Dataset entries Start Marker

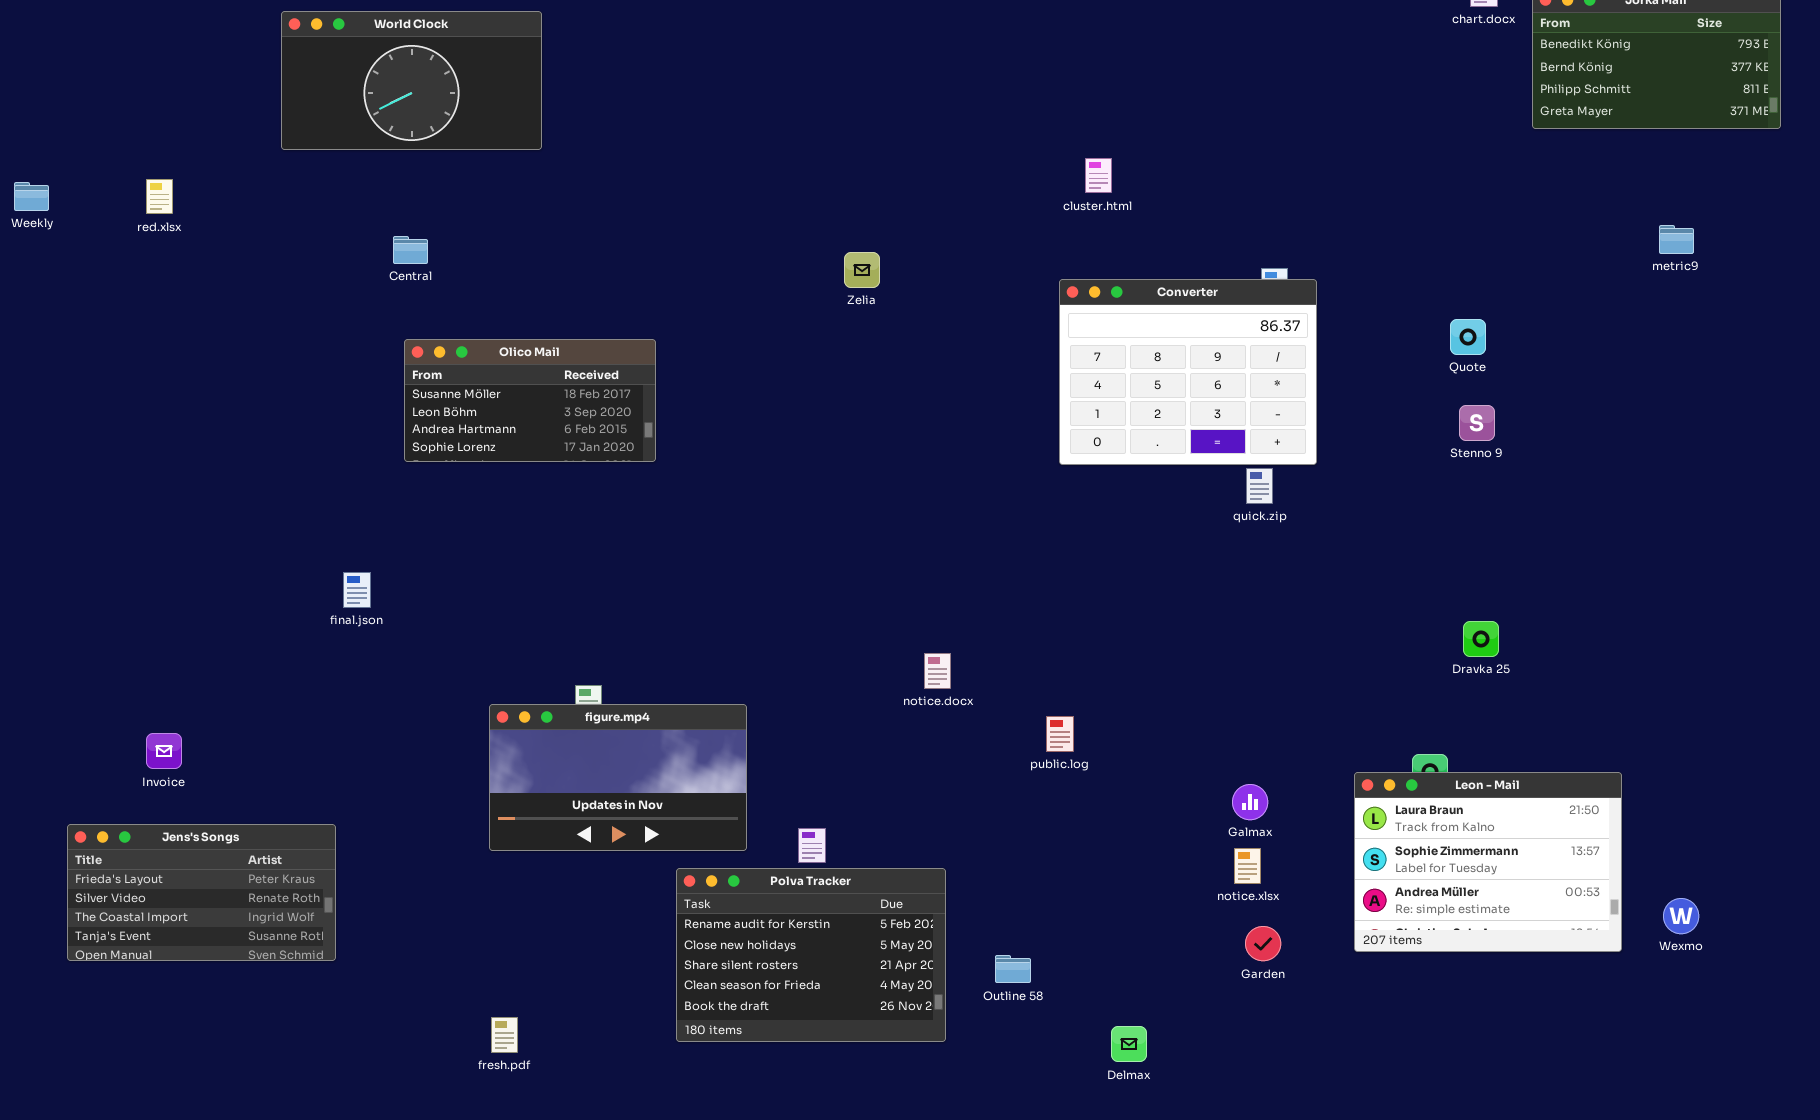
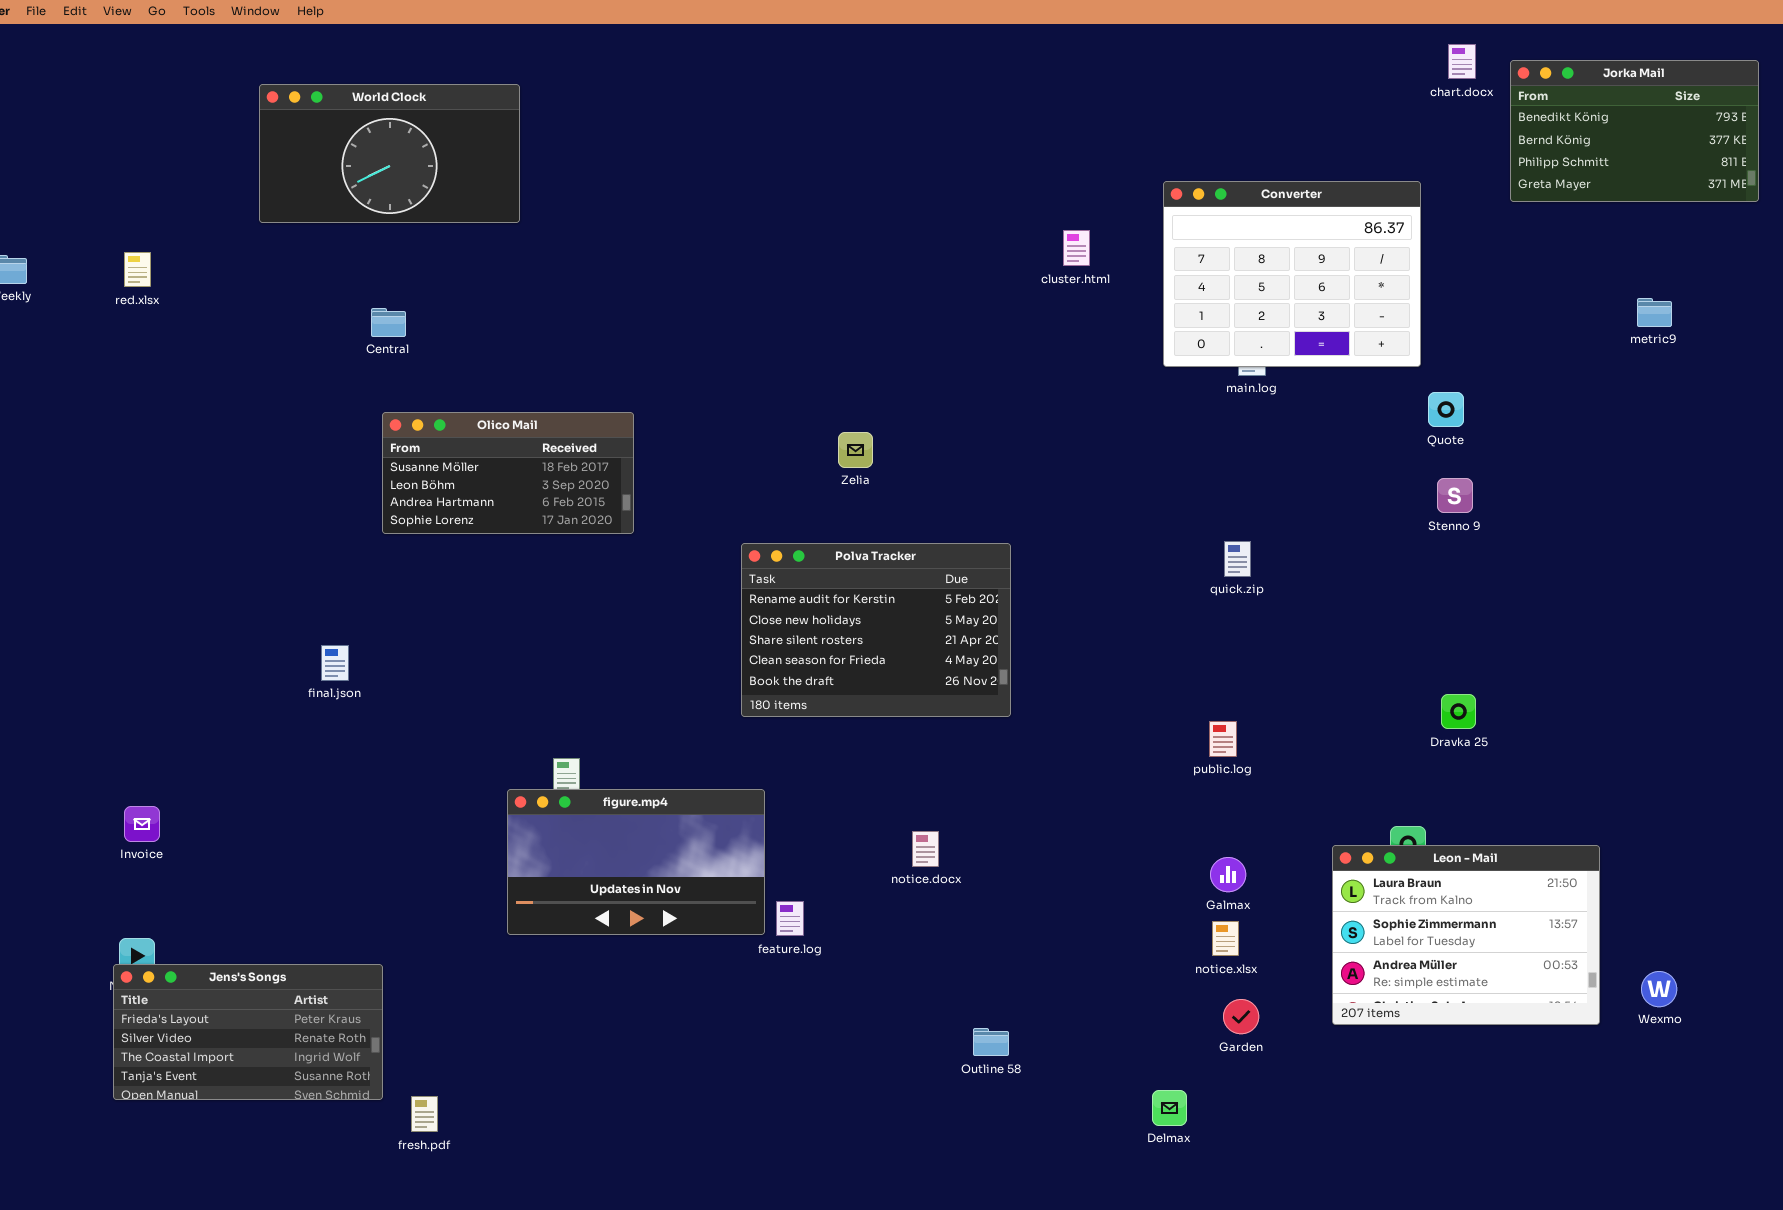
Zelia: [844,252,880,288] -> [838,432,873,468], moved
Converter: [1059,279,1317,465] -> [1163,181,1421,367], moved
notice.docx: [924,653,951,689] -> [912,831,939,867], moved
figure.mp4: [489,704,747,851] -> [507,789,765,935], moved
public.log: [1046,716,1074,752] -> [1209,721,1237,757], moved
Jens's Songs: [67,824,336,961] -> [113,964,383,1100], moved
Polva Tracker: [676,868,946,1042] -> [741,543,1011,717], moved
fresh.pdf: [491,1017,518,1053] -> [411,1096,438,1132], moved
Delmax: [1111,1026,1147,1062] -> [1152,1090,1187,1126], moved

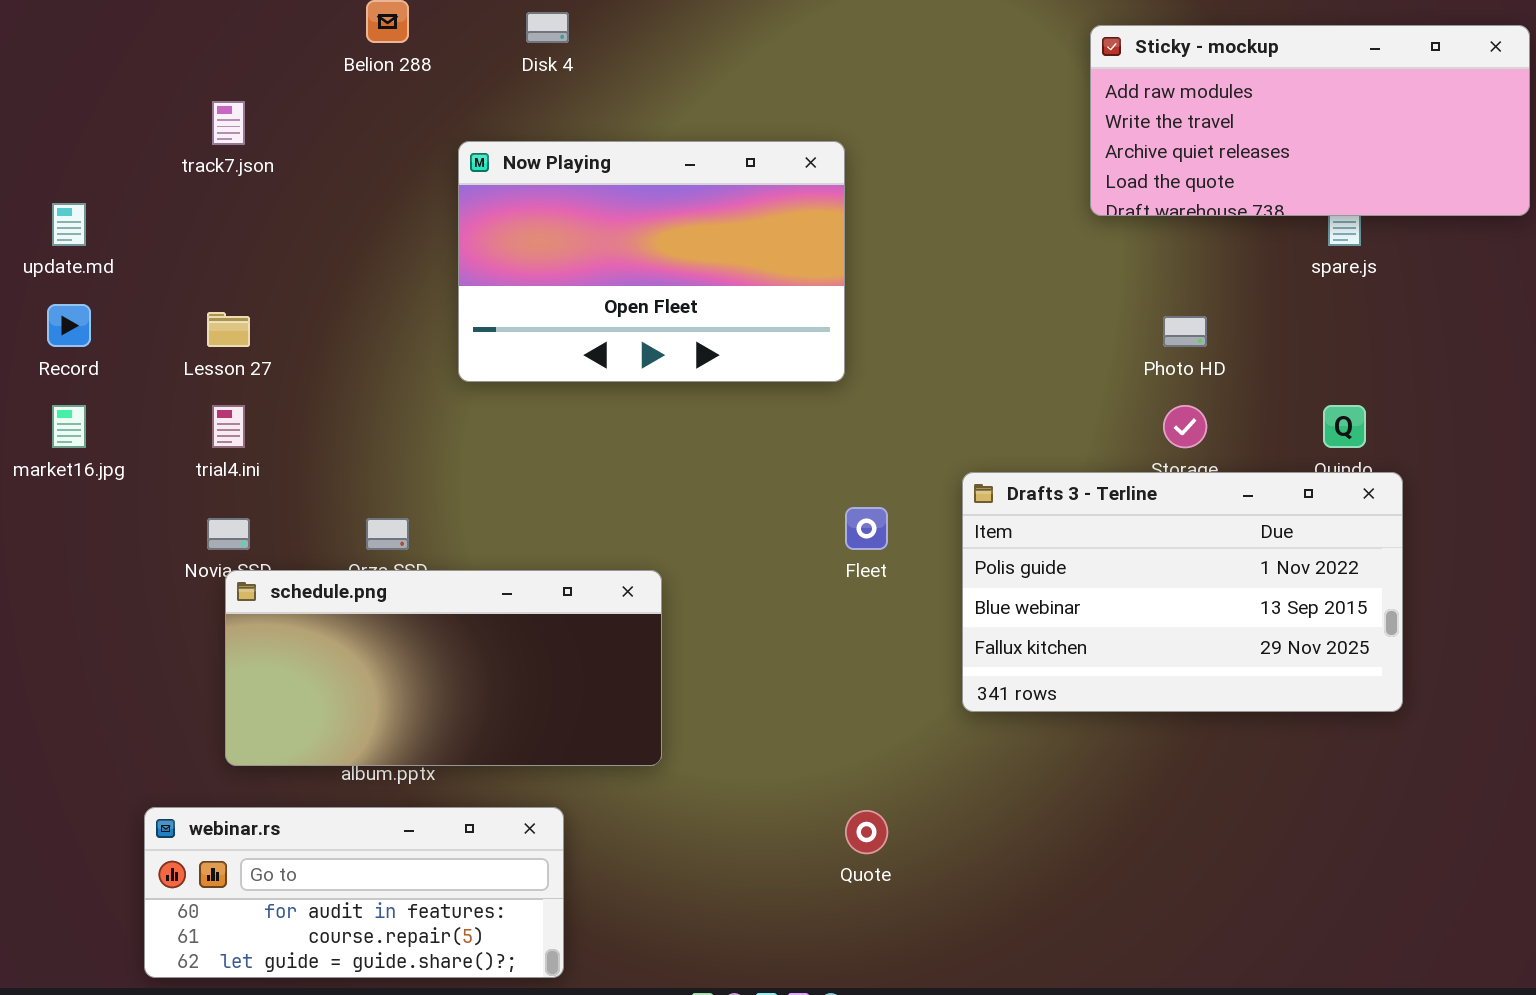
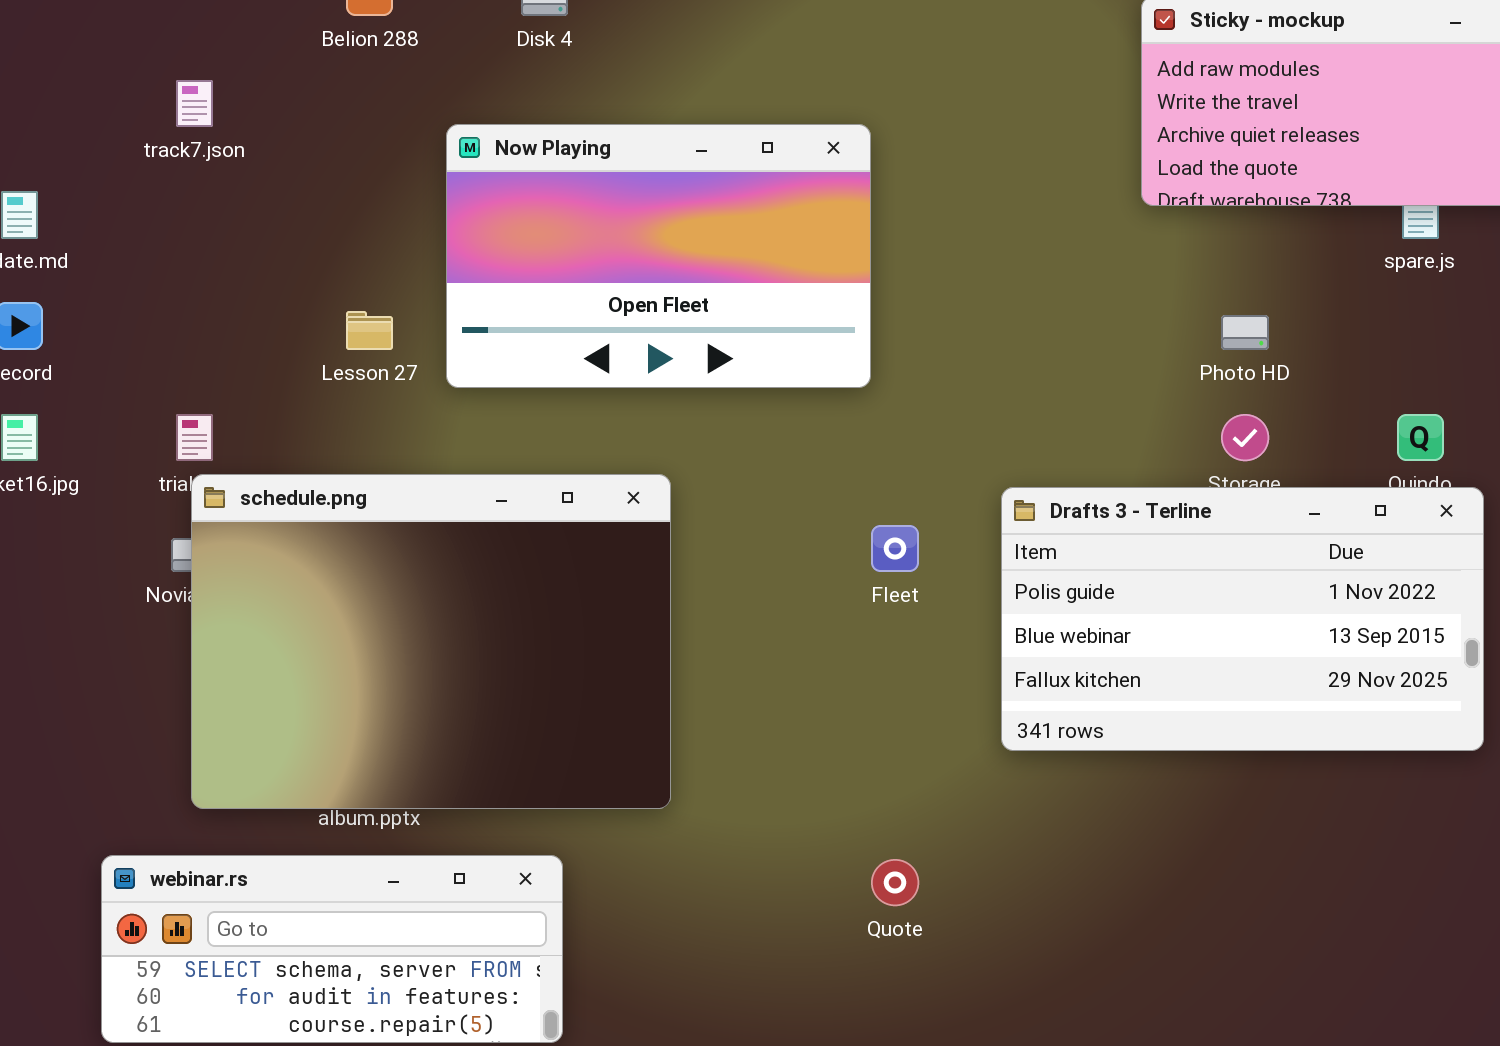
Lesson 27: [207,312,250,347] -> [346,311,393,350], moved
schedule.png: [225,570,662,766] -> [191,474,671,809], resized
webinar.rs: [144,807,564,978] -> [101,855,563,1043], scrolled up 1 row

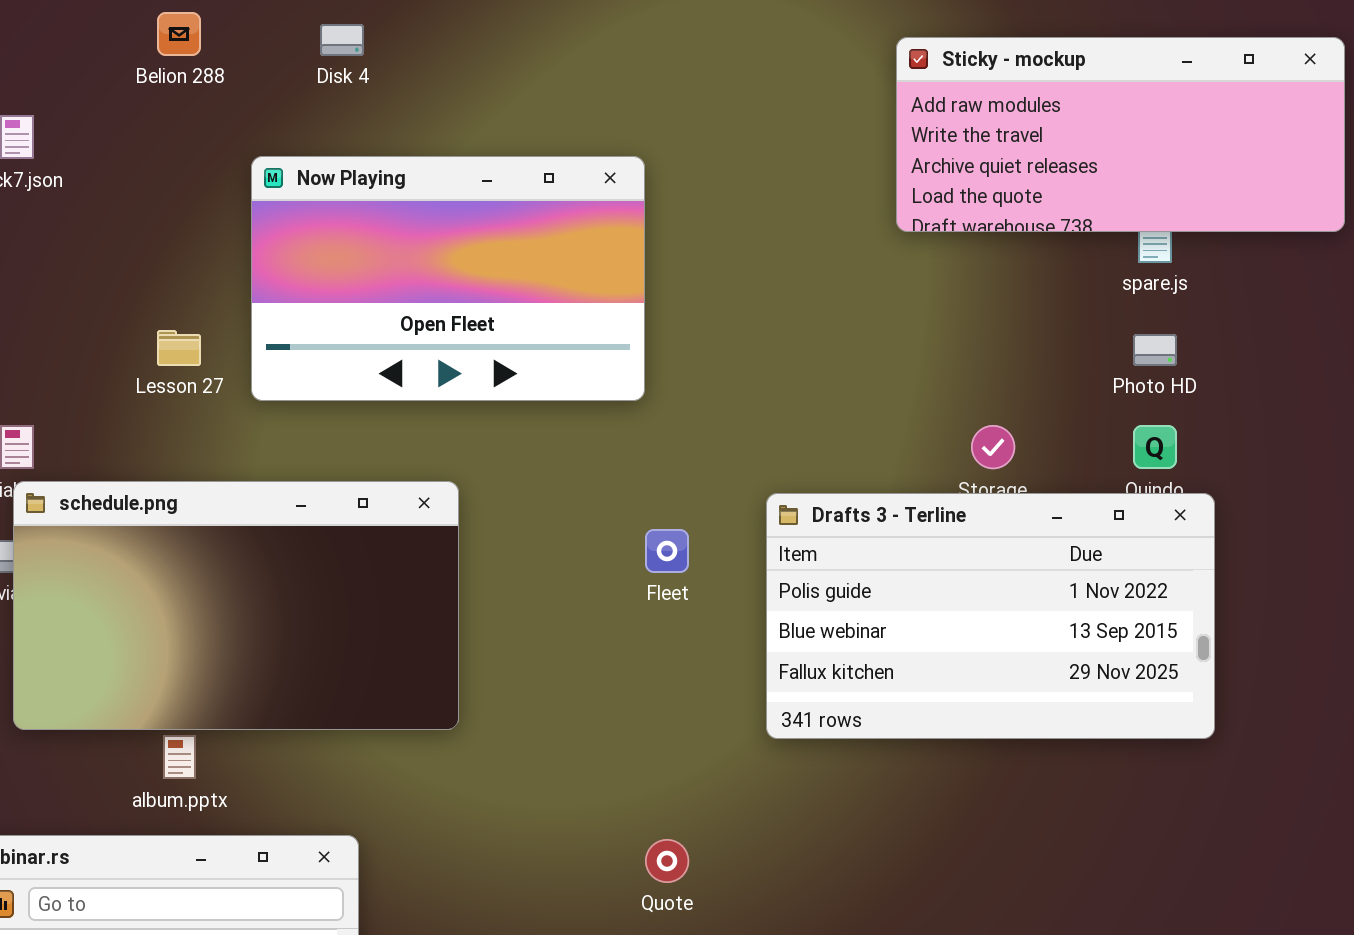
Photo HD: [1221,315,1269,350] -> [1133,334,1177,366], moved
schedule.png: [191,474,671,809] -> [13,481,459,730], resized

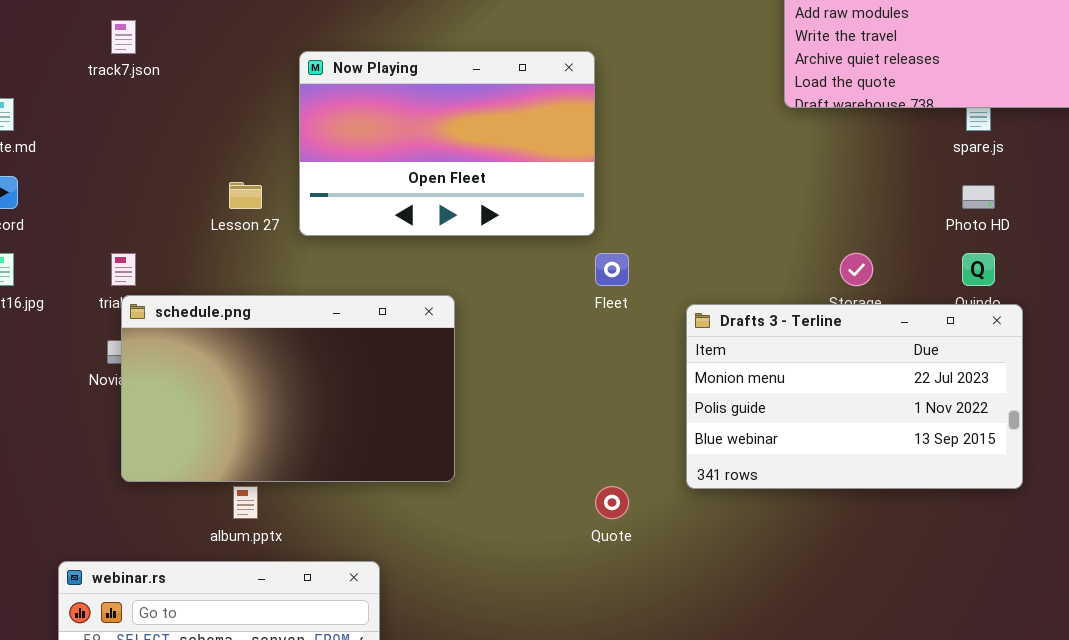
Drafts 3 - Terline: [766,493,1215,739] -> [686,304,1023,489], scrolled up 1 row
Fleet: [645,529,689,573] -> [595,253,629,286], moved
Quote: [645,839,689,883] -> [595,486,629,519], moved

Dataset entries End Marker

Restate the data above word for word. Skip every picture.

Zelia: [844,252,880,288] -> [838,432,873,468], moved
Converter: [1059,279,1317,465] -> [1163,181,1421,367], moved
notice.docx: [924,653,951,689] -> [912,831,939,867], moved
figure.mp4: [489,704,747,851] -> [507,789,765,935], moved
public.log: [1046,716,1074,752] -> [1209,721,1237,757], moved
Jens's Songs: [67,824,336,961] -> [113,964,383,1100], moved
Polva Tracker: [676,868,946,1042] -> [741,543,1011,717], moved
fresh.pdf: [491,1017,518,1053] -> [411,1096,438,1132], moved
Delmax: [1111,1026,1147,1062] -> [1152,1090,1187,1126], moved

Lesson 27: [207,312,250,347] -> [346,311,393,350], moved
schedule.png: [225,570,662,766] -> [191,474,671,809], resized
webinar.rs: [144,807,564,978] -> [101,855,563,1043], scrolled up 1 row

Photo HD: [1221,315,1269,350] -> [1133,334,1177,366], moved
schedule.png: [191,474,671,809] -> [13,481,459,730], resized

Drafts 3 - Terline: [766,493,1215,739] -> [686,304,1023,489], scrolled up 1 row
Fleet: [645,529,689,573] -> [595,253,629,286], moved
Quote: [645,839,689,883] -> [595,486,629,519], moved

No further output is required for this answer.